What is needed =>
Exact reproduction of every record is required, and pictures are to be excluded.

--- Input data Enclosed Below ---

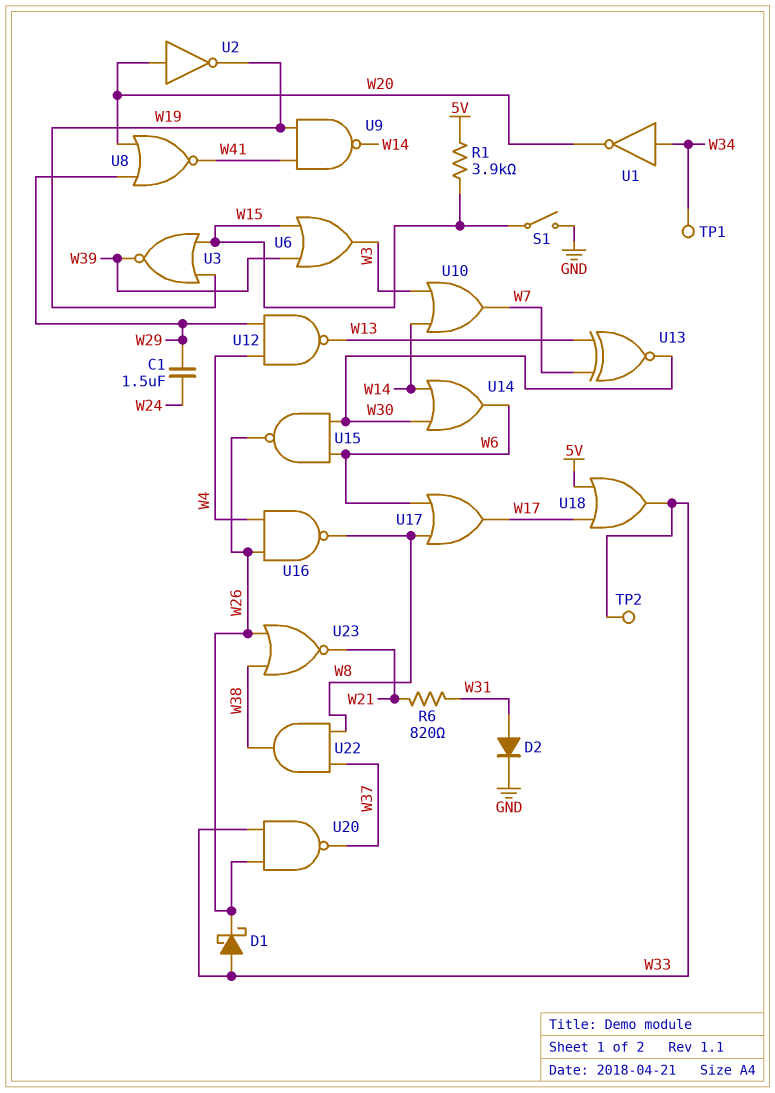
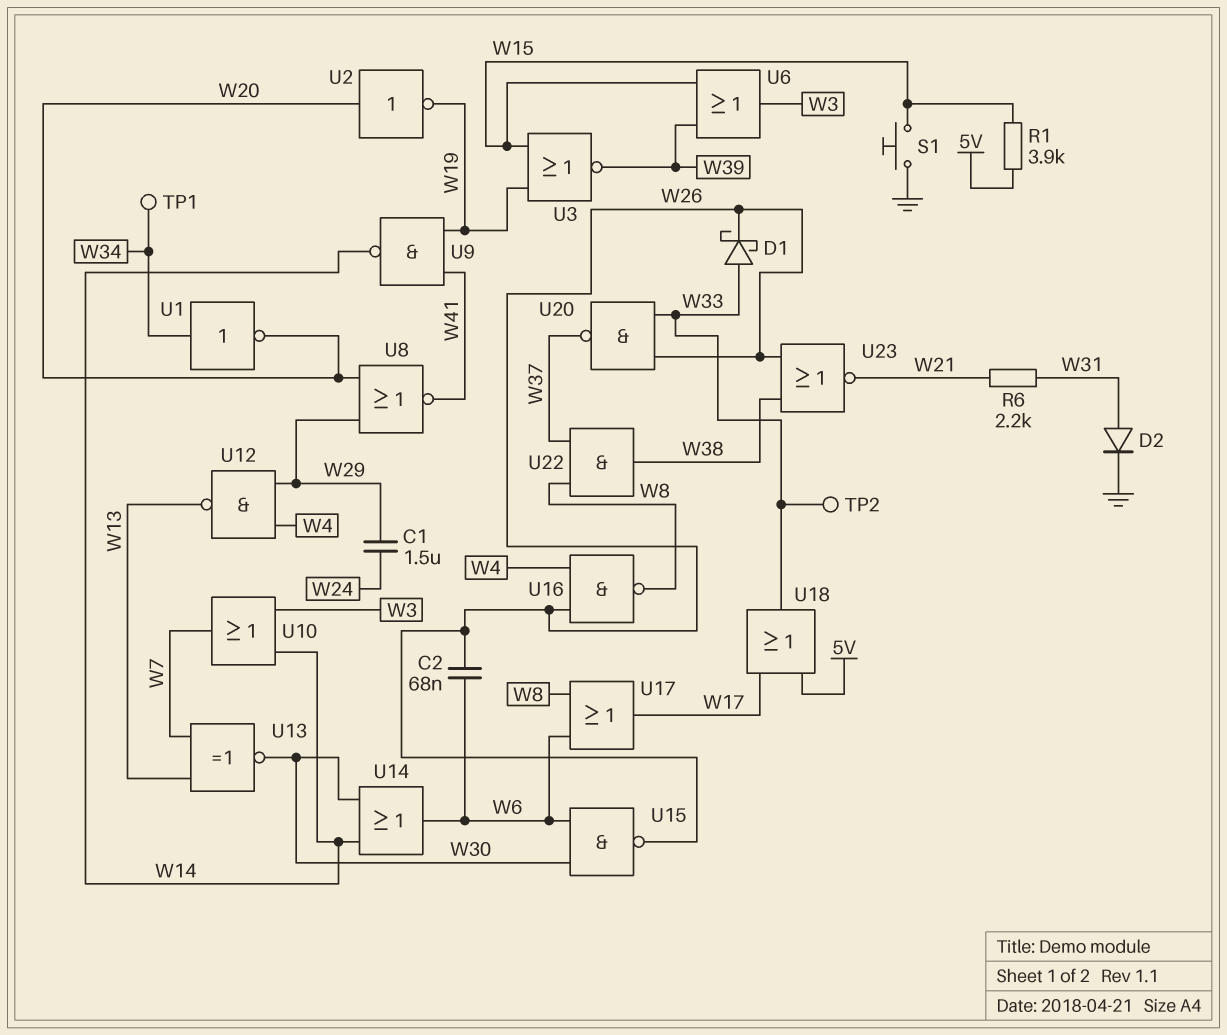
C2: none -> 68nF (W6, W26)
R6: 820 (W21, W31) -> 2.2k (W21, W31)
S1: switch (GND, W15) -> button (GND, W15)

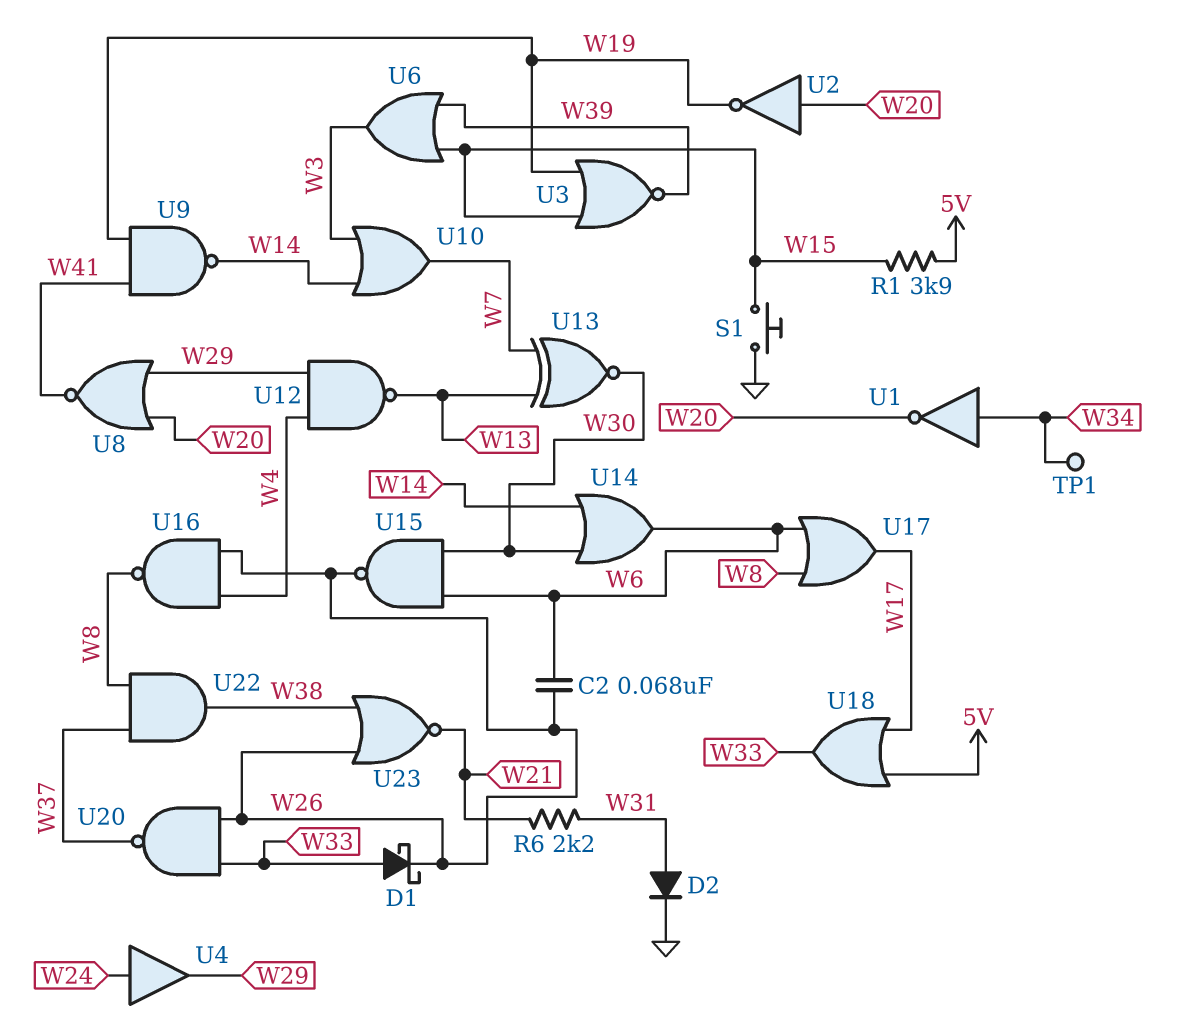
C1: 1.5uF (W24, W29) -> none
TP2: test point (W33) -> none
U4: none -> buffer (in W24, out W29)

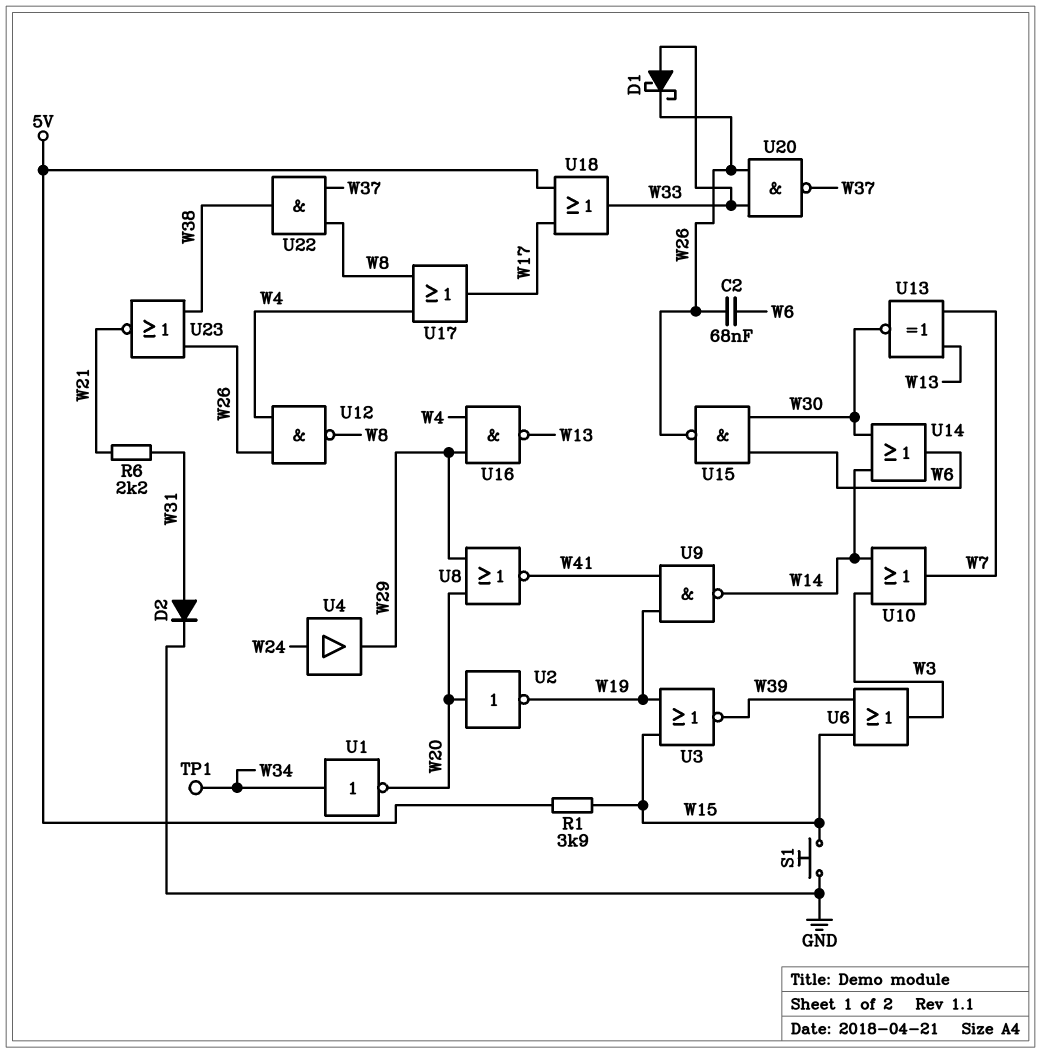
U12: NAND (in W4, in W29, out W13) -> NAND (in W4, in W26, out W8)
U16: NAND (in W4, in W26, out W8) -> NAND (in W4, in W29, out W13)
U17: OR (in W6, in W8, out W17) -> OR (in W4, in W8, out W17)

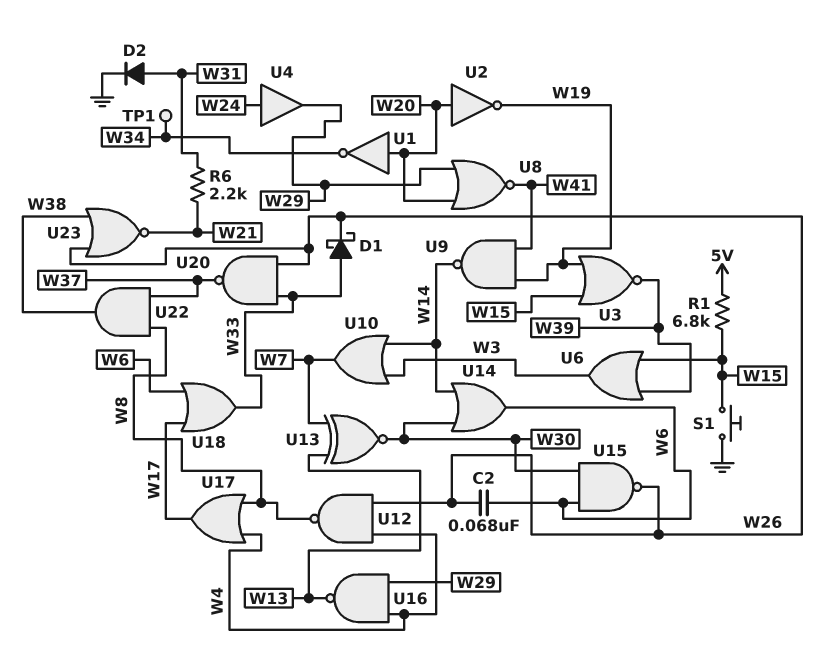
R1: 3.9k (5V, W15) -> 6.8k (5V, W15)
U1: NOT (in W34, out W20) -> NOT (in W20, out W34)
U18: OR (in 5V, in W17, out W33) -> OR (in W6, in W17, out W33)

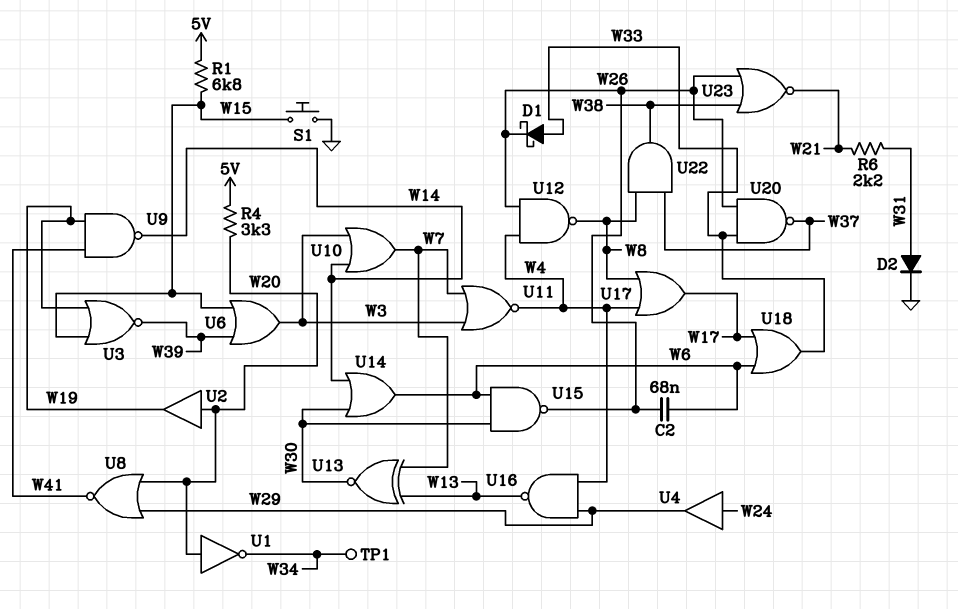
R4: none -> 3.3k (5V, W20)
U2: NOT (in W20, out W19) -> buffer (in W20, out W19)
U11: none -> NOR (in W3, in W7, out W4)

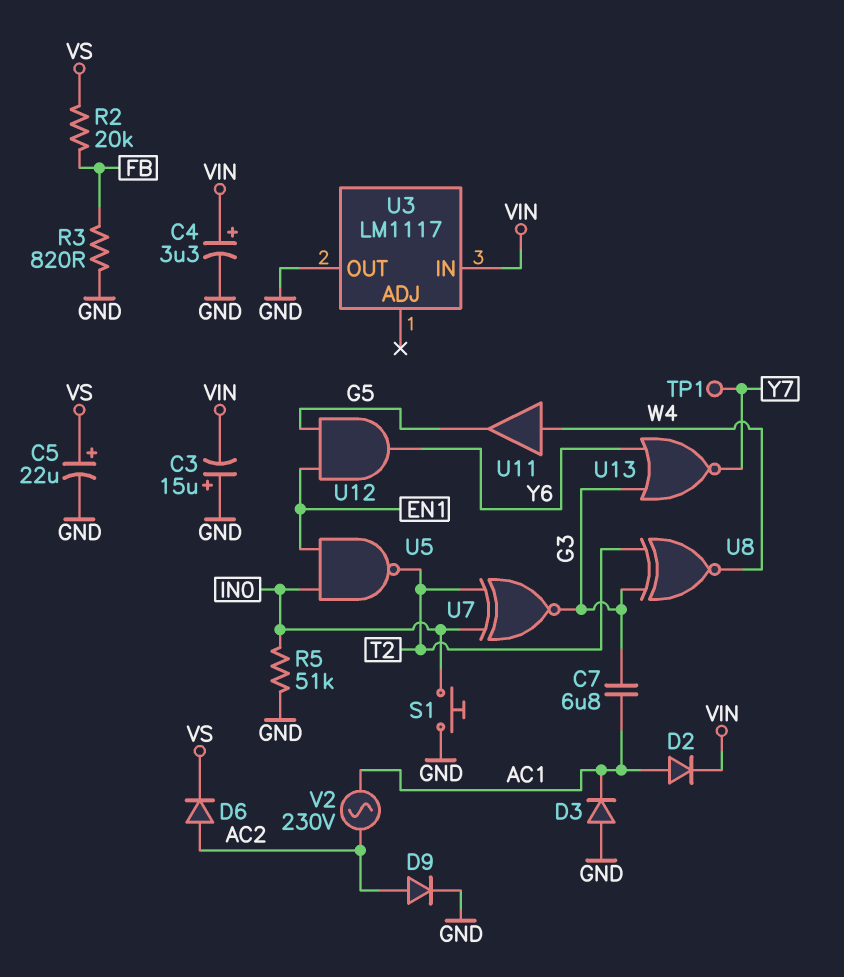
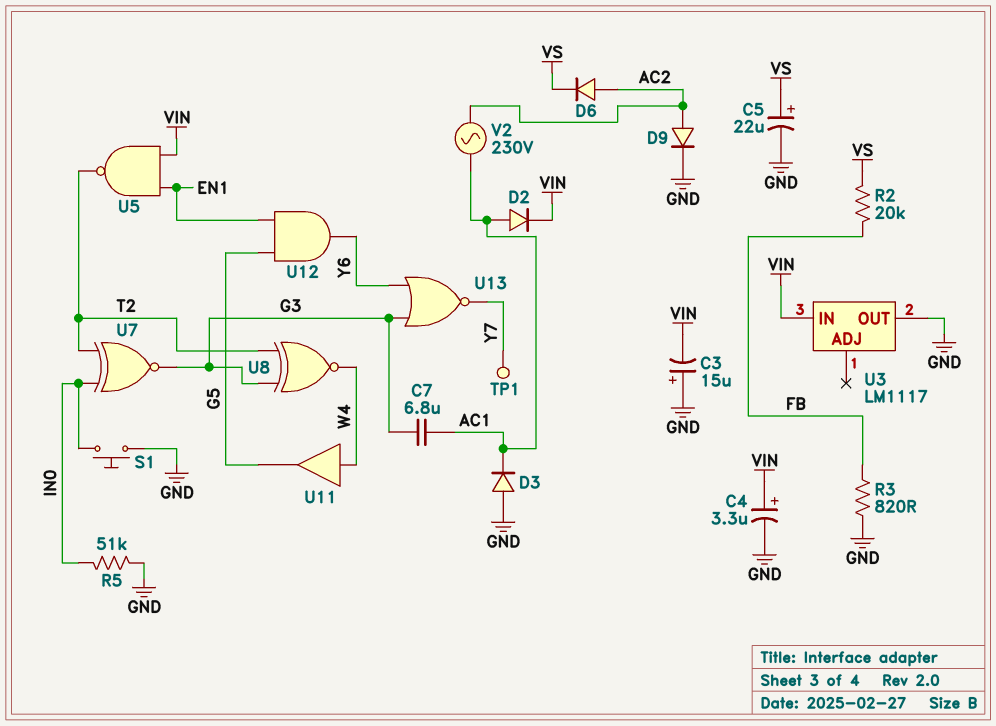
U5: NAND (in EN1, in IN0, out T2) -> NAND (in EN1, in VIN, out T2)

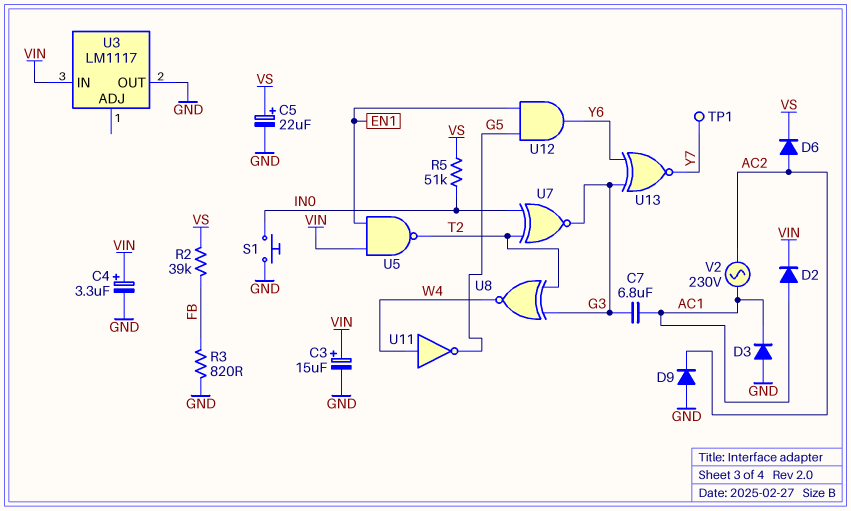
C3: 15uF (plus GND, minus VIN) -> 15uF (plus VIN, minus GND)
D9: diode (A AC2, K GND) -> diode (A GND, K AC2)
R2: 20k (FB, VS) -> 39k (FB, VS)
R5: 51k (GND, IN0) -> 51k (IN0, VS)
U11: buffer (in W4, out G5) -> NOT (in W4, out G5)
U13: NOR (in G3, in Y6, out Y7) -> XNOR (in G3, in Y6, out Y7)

--- End of Enclosed Input data ---

Task response =>
C2: none -> 68nF (W6, W26)
R6: 820 (W21, W31) -> 2.2k (W21, W31)
S1: switch (GND, W15) -> button (GND, W15)

C1: 1.5uF (W24, W29) -> none
TP2: test point (W33) -> none
U4: none -> buffer (in W24, out W29)

U12: NAND (in W4, in W29, out W13) -> NAND (in W4, in W26, out W8)
U16: NAND (in W4, in W26, out W8) -> NAND (in W4, in W29, out W13)
U17: OR (in W6, in W8, out W17) -> OR (in W4, in W8, out W17)

R1: 3.9k (5V, W15) -> 6.8k (5V, W15)
U1: NOT (in W34, out W20) -> NOT (in W20, out W34)
U18: OR (in 5V, in W17, out W33) -> OR (in W6, in W17, out W33)

R4: none -> 3.3k (5V, W20)
U2: NOT (in W20, out W19) -> buffer (in W20, out W19)
U11: none -> NOR (in W3, in W7, out W4)

U5: NAND (in EN1, in IN0, out T2) -> NAND (in EN1, in VIN, out T2)

C3: 15uF (plus GND, minus VIN) -> 15uF (plus VIN, minus GND)
D9: diode (A AC2, K GND) -> diode (A GND, K AC2)
R2: 20k (FB, VS) -> 39k (FB, VS)
R5: 51k (GND, IN0) -> 51k (IN0, VS)
U11: buffer (in W4, out G5) -> NOT (in W4, out G5)
U13: NOR (in G3, in Y6, out Y7) -> XNOR (in G3, in Y6, out Y7)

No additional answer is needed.